TASK DETAILS
Write out the entries below exactly, starting at the first line and stopping after the line that contains "(185, 122) = (257, 272): red"; skip all pictures.

^^^^^^^^

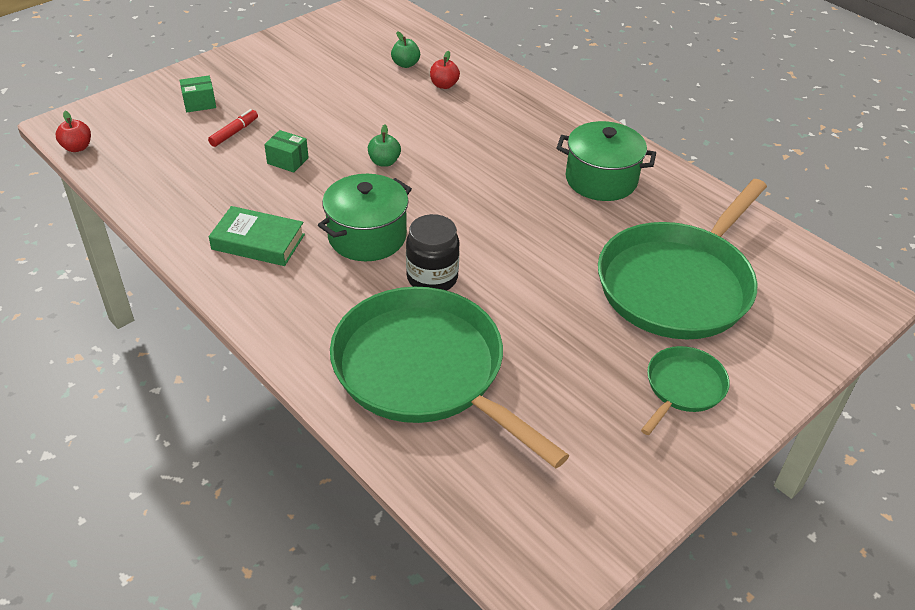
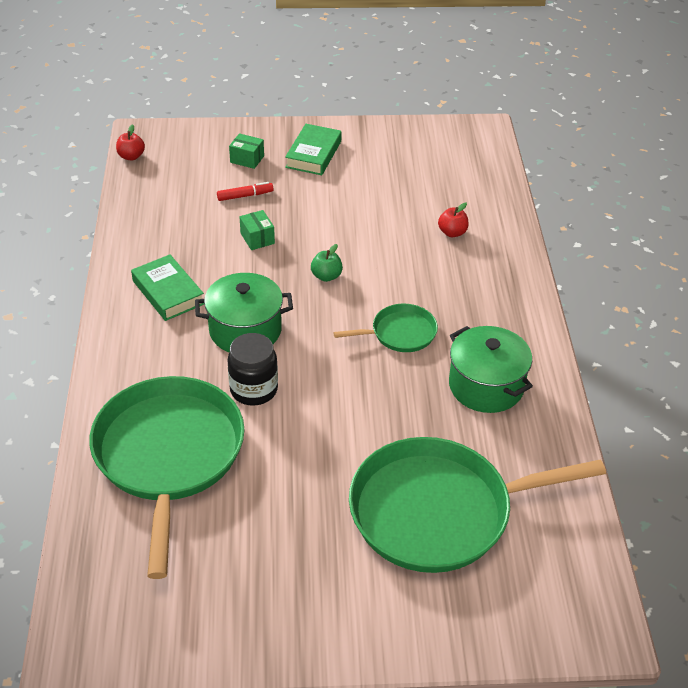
camera: 40 degrees right, 0 degrees up
(257, 75) = (313, 154): none -> green book
(405, 64) = (442, 198): green apple -> none
(683, 387) = (336, 592): green pan -> green pan (400, 333)

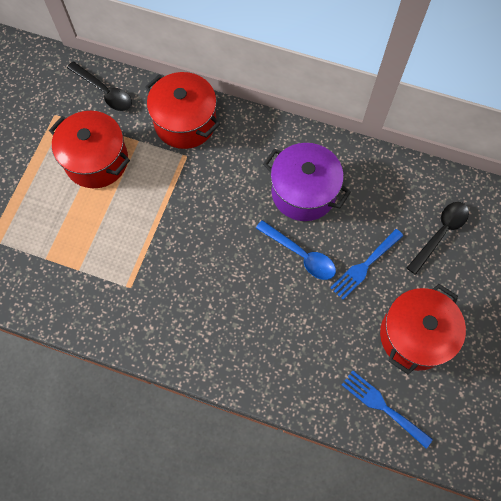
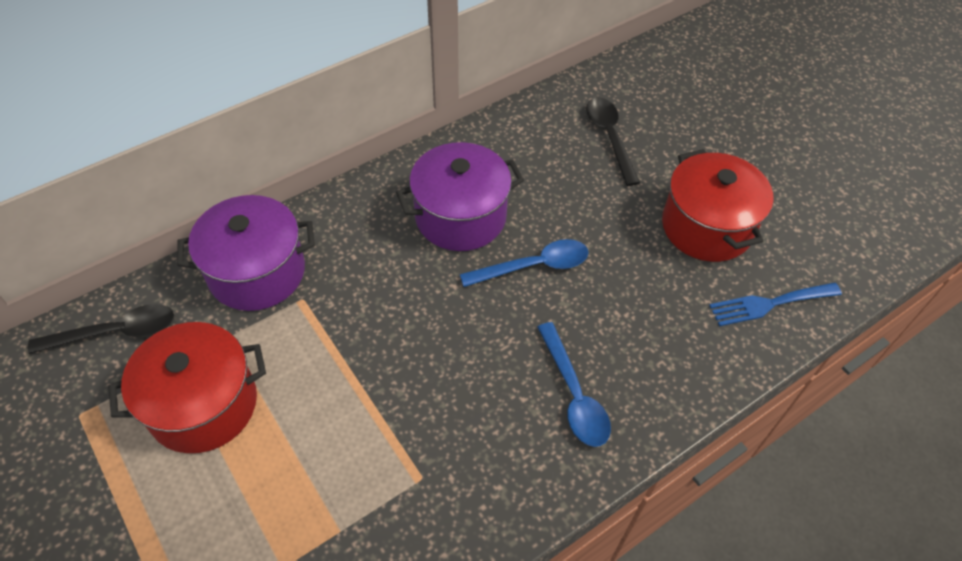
camera: 55 degrees left, 15 degrees down
(185, 122) = (257, 272): red pot -> purple pot
(232, 330) = (574, 394): none -> blue spoon
(364, 266) = (595, 219): blue fork -> none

^^^^^^^^

RESULT OF THIS TASK
camera: 40 degrees right, 0 degrees up
(257, 75) = (313, 154): none -> green book
(405, 64) = (442, 198): green apple -> none
(683, 387) = (336, 592): green pan -> green pan (400, 333)

camera: 55 degrees left, 15 degrees down
(185, 122) = (257, 272): red pot -> purple pot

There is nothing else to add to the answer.